━━ DATA FOR THE TASK

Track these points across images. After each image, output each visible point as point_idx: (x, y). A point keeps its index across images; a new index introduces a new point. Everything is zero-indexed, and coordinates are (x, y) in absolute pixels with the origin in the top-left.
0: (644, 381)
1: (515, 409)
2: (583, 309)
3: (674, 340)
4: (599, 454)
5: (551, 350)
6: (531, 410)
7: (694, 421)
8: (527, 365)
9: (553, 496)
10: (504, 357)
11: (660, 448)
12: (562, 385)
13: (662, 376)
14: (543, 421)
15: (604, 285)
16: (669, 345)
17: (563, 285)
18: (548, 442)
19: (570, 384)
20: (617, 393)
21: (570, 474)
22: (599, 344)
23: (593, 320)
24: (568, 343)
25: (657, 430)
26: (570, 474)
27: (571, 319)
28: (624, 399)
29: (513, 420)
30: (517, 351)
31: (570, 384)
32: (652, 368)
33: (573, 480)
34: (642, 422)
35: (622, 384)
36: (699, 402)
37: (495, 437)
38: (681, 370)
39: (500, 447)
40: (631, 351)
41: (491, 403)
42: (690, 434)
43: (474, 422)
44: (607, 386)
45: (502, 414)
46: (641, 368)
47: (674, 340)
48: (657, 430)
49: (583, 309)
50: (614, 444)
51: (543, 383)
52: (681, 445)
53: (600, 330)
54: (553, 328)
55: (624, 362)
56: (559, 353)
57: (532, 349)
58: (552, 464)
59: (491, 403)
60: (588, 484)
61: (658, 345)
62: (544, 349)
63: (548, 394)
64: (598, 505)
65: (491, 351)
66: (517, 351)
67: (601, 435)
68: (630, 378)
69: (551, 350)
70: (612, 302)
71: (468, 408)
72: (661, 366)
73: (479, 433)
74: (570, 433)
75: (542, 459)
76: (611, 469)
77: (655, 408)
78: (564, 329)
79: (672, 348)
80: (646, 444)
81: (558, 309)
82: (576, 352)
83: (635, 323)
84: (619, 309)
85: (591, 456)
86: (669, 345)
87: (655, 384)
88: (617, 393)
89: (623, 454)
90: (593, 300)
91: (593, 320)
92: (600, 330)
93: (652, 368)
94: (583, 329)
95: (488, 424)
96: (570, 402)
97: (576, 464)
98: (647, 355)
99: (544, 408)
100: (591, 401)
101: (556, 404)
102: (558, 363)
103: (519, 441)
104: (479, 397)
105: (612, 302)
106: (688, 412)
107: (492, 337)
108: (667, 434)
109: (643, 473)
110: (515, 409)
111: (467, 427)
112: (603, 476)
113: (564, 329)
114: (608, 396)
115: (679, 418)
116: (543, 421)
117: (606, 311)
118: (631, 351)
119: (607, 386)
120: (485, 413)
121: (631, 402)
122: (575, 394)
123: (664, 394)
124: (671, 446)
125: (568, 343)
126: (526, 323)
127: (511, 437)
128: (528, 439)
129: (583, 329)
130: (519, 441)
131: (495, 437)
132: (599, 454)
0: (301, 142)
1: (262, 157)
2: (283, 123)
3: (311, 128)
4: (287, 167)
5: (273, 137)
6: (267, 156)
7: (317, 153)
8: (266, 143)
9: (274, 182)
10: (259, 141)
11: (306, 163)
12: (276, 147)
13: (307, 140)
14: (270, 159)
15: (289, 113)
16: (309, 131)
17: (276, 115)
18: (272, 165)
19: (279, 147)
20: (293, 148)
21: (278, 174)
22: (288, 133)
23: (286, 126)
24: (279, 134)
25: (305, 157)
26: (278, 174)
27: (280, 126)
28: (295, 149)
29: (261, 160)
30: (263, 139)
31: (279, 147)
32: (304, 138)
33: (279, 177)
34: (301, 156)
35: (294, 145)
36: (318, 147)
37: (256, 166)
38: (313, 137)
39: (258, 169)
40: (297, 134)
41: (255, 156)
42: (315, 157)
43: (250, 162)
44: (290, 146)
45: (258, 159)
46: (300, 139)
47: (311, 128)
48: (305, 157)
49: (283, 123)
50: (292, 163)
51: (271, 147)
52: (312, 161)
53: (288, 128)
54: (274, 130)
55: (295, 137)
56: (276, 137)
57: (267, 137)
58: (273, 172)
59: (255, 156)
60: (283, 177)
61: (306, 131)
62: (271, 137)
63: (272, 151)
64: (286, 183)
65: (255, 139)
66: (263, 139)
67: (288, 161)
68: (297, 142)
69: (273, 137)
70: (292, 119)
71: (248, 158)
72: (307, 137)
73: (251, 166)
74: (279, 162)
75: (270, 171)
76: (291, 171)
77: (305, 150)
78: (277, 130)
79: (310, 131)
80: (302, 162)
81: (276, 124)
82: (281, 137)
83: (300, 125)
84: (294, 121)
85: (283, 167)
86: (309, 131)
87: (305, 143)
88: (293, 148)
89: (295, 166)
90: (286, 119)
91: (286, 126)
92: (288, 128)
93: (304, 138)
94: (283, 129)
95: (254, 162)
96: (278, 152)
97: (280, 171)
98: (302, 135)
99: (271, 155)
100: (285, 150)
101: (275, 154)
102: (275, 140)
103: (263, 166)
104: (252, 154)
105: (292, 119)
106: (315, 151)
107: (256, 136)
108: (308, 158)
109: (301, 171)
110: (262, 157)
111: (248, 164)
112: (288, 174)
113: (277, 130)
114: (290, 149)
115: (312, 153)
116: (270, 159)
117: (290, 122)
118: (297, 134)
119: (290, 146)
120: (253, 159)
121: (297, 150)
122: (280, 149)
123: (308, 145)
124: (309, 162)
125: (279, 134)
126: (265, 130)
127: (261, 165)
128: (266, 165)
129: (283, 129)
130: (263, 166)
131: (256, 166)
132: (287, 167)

━━━━

▶ SET TASK: Return the rows word for word, from the first row through the row containing "17: (563, 285)", with both of those rows included.

▶ WORKED SOLUTION:
Track these points across images. After each image, output each visible point as point_idx: (x, y). A point keeps its index across images; a new index introduces a new point. Everything is zero-indexed, and coordinates are (x, y) in absolute pixels with the origin in the top-left.
0: (644, 381)
1: (515, 409)
2: (583, 309)
3: (674, 340)
4: (599, 454)
5: (551, 350)
6: (531, 410)
7: (694, 421)
8: (527, 365)
9: (553, 496)
10: (504, 357)
11: (660, 448)
12: (562, 385)
13: (662, 376)
14: (543, 421)
15: (604, 285)
16: (669, 345)
17: (563, 285)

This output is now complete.